Scene difference descriptions:
╔══

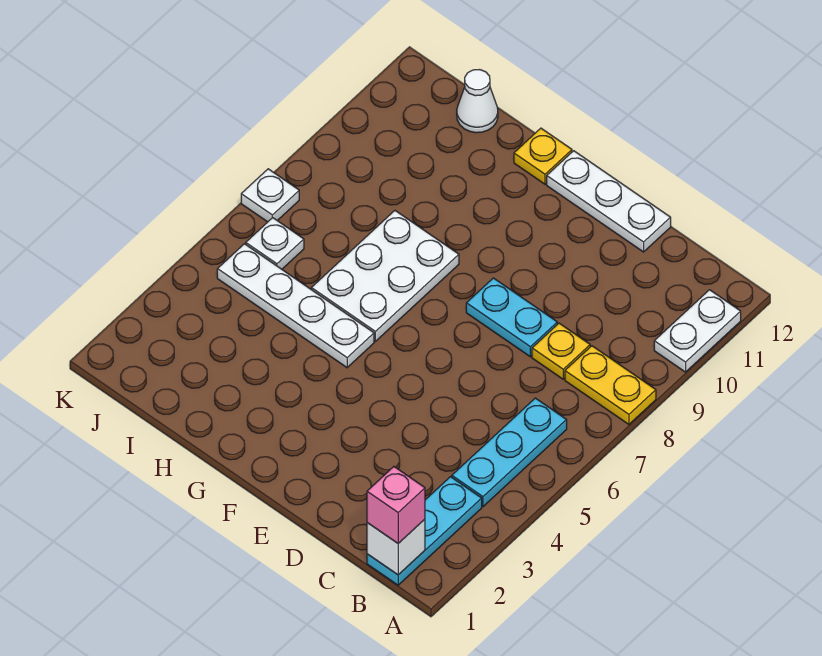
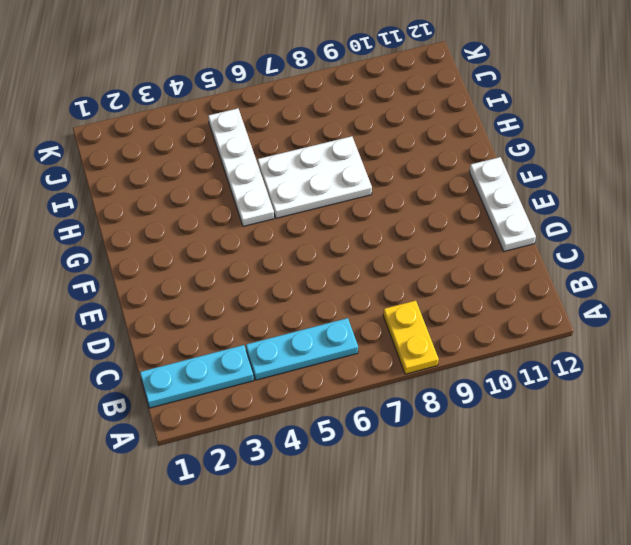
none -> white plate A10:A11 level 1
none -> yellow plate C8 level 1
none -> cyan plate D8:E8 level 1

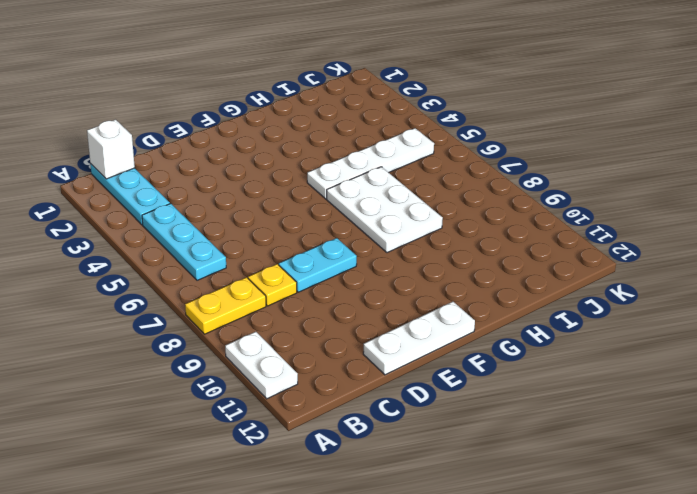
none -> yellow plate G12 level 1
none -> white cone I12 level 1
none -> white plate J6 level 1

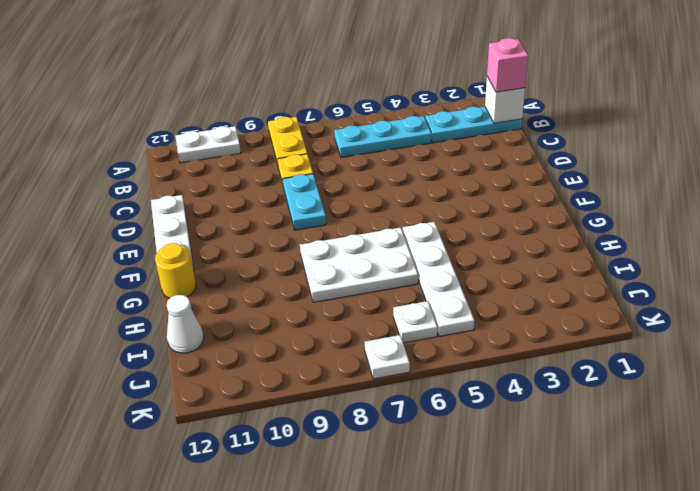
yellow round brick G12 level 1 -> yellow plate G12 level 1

╚══

> WHAT NEEDS TO BE DONE:
Starting at the line with "none -> white cone I12 level 1", write out every line exactly through the final line of the records above, both included, and skip the pictures.

> EXERCISE RESULT:
none -> white cone I12 level 1
none -> white plate J6 level 1

yellow round brick G12 level 1 -> yellow plate G12 level 1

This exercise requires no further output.